Each and every line below goes into your answer unchanged, but leave out the images.

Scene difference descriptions
· · · · · · ·

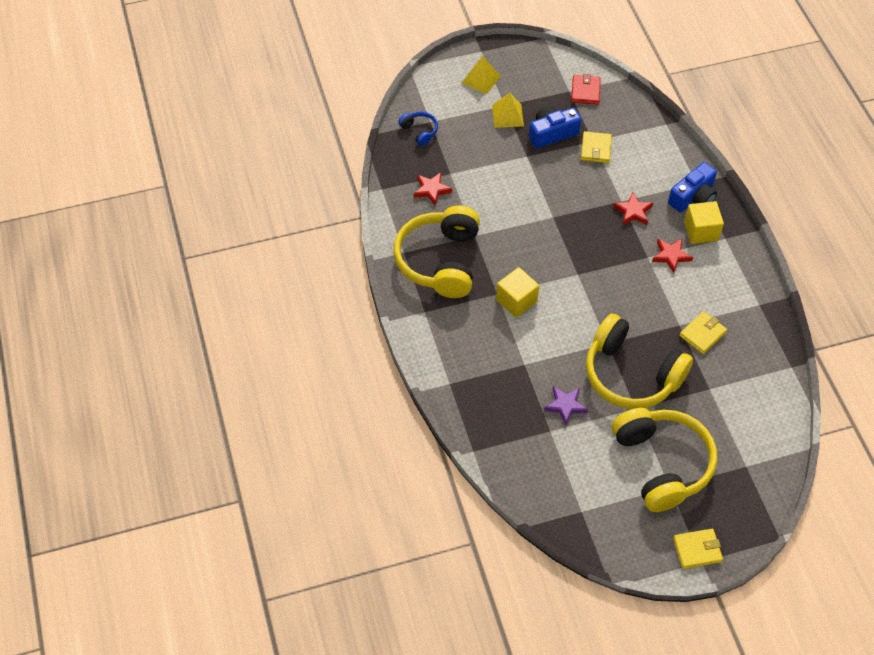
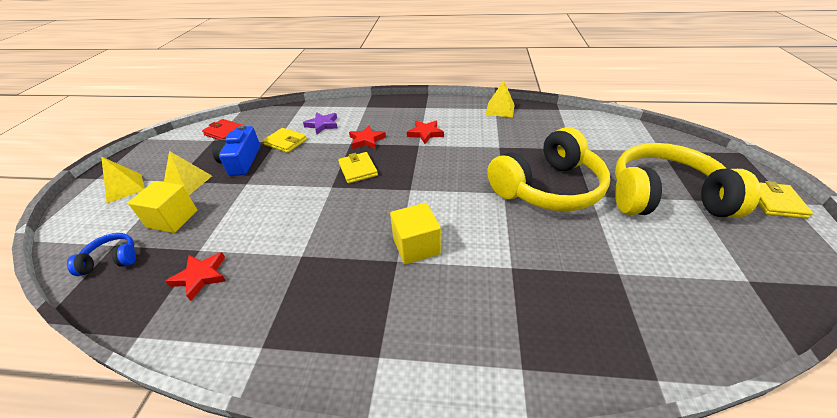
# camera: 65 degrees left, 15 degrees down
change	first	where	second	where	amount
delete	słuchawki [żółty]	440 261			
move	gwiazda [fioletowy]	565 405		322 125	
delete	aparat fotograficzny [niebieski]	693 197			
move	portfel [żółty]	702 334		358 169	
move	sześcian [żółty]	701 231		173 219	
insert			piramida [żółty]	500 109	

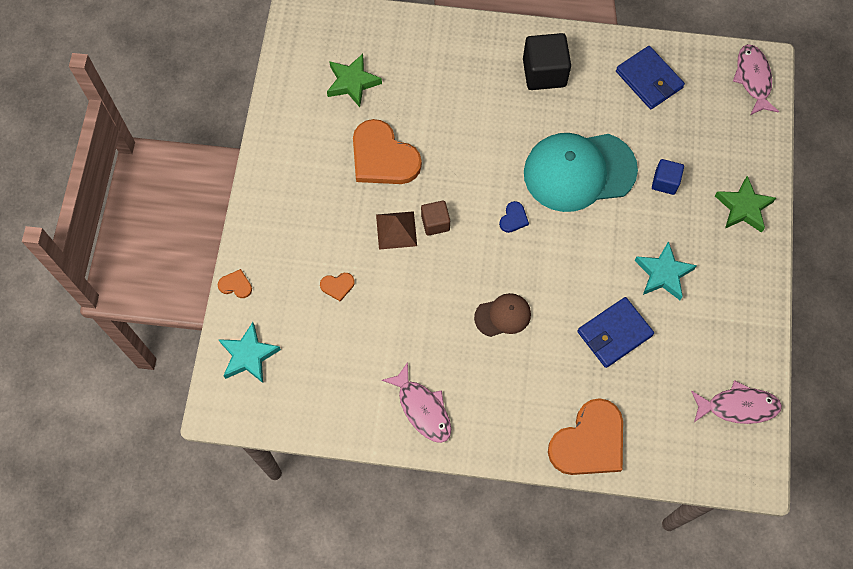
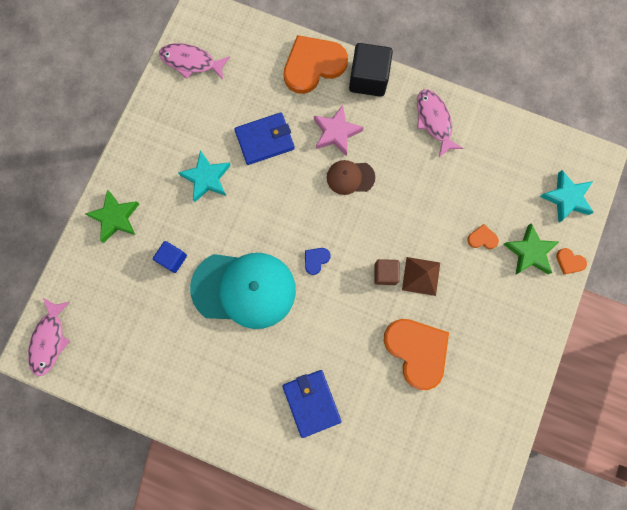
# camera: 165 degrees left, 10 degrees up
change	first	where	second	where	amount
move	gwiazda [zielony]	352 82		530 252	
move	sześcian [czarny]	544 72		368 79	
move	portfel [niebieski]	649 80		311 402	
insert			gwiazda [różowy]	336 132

· · · · · · ·

## [Written solution]
# camera: 65 degrees left, 15 degrees down
change	first	where	second	where	amount
delete	słuchawki [żółty]	440 261			
move	gwiazda [fioletowy]	565 405		322 125	
delete	aparat fotograficzny [niebieski]	693 197			
move	portfel [żółty]	702 334		358 169	
move	sześcian [żółty]	701 231		173 219	
insert			piramida [żółty]	500 109	

# camera: 165 degrees left, 10 degrees up
change	first	where	second	where	amount
move	gwiazda [zielony]	352 82		530 252	
move	sześcian [czarny]	544 72		368 79	
move	portfel [niebieski]	649 80		311 402	
insert			gwiazda [różowy]	336 132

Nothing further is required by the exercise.